_AIM OF THE EXERCISE:_
If a line in the records below holds the word "LIGHT", copy it.

(Structured diff data)
..............................
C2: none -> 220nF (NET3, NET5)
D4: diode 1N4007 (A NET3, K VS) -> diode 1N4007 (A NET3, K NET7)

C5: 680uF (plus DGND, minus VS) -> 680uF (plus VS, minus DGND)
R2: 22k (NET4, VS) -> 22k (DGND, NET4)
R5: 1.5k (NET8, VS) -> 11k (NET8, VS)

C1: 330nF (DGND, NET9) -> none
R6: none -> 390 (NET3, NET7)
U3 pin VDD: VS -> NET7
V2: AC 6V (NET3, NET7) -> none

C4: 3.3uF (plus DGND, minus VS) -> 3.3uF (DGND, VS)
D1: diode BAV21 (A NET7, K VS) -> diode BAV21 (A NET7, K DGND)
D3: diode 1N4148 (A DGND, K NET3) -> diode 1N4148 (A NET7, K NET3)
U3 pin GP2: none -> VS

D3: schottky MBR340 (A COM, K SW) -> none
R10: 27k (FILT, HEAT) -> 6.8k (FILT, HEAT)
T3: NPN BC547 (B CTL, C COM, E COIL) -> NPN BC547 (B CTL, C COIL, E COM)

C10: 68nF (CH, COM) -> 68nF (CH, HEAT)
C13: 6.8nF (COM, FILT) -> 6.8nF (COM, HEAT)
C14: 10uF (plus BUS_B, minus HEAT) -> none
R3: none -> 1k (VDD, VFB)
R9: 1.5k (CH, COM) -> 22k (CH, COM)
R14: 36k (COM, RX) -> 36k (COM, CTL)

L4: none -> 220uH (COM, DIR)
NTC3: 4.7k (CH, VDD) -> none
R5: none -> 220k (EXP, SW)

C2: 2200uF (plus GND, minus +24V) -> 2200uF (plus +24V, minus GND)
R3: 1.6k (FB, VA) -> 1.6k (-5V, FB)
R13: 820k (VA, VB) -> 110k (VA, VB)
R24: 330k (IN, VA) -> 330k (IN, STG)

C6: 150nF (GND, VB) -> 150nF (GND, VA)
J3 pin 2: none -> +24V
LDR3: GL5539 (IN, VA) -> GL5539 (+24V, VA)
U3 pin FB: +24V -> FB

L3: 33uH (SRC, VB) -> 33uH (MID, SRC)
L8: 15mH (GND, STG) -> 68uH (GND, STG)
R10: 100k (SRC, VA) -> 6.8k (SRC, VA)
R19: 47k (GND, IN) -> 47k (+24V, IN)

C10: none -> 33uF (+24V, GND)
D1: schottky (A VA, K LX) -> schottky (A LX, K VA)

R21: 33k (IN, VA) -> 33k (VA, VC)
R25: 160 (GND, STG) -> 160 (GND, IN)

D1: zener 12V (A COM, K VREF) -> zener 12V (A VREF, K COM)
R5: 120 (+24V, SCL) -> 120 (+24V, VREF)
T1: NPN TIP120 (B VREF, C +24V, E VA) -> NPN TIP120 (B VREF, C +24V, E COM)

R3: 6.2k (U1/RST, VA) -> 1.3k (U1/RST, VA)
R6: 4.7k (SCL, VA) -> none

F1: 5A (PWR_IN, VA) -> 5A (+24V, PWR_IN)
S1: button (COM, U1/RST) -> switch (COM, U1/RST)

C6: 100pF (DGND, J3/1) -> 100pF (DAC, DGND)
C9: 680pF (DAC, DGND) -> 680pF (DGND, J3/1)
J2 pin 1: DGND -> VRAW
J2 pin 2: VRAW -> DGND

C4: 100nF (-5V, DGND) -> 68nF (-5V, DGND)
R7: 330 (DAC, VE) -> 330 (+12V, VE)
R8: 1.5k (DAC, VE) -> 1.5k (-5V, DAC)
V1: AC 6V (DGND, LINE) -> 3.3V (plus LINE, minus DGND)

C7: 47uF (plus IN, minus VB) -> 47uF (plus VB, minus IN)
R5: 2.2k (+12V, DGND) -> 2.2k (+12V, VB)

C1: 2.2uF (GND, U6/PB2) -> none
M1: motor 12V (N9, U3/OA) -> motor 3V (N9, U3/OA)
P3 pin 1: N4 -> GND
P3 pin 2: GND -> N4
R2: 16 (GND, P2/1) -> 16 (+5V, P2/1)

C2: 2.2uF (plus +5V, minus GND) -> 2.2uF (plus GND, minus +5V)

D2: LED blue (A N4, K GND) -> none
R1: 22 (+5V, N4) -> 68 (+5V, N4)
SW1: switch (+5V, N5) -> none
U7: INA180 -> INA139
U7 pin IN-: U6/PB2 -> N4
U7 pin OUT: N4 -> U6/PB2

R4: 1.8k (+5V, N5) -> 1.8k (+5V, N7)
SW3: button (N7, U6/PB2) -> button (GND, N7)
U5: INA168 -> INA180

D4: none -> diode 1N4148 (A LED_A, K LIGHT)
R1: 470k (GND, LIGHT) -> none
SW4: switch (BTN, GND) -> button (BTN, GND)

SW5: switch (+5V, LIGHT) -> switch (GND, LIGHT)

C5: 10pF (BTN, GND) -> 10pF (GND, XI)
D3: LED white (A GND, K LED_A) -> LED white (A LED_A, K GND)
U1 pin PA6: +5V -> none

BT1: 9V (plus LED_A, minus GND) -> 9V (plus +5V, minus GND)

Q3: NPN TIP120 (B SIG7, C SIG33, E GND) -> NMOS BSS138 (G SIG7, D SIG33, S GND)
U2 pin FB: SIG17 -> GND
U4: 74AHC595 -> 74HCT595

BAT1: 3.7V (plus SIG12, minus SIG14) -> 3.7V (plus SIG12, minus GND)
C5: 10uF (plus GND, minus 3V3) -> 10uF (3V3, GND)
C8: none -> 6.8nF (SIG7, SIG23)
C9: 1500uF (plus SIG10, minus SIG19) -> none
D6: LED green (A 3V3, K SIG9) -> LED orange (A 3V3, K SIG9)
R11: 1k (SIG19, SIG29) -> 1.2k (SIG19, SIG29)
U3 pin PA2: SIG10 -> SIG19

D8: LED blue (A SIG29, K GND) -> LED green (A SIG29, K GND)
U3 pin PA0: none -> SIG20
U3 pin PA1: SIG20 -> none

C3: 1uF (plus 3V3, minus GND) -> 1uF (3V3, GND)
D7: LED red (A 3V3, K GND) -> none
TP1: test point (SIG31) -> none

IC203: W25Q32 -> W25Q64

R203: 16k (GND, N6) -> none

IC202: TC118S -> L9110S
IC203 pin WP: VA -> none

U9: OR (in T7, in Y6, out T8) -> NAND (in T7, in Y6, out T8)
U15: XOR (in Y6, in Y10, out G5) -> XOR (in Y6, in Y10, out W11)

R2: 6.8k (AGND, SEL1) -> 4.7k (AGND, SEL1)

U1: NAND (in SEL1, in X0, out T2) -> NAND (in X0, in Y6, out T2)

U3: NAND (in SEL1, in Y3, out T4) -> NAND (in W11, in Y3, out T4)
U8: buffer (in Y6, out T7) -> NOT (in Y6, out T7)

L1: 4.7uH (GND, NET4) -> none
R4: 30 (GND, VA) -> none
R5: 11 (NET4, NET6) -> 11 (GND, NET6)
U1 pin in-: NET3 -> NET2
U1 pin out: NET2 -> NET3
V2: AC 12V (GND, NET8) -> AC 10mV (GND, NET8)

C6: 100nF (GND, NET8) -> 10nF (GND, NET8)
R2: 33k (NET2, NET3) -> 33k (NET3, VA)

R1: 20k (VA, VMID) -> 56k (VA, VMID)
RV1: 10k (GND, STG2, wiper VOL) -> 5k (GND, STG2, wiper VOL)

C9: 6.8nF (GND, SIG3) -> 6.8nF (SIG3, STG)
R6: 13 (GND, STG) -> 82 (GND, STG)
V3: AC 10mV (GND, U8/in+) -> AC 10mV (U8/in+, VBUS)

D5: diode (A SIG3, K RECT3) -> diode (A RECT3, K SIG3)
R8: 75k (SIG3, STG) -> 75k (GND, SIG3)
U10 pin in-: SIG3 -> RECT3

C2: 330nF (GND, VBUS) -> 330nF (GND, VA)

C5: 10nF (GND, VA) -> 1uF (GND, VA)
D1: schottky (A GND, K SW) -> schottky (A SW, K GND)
..............................
_THE COMPLETED TASK:_
D4: none -> diode 1N4148 (A LED_A, K LIGHT)
R1: 470k (GND, LIGHT) -> none
SW5: switch (+5V, LIGHT) -> switch (GND, LIGHT)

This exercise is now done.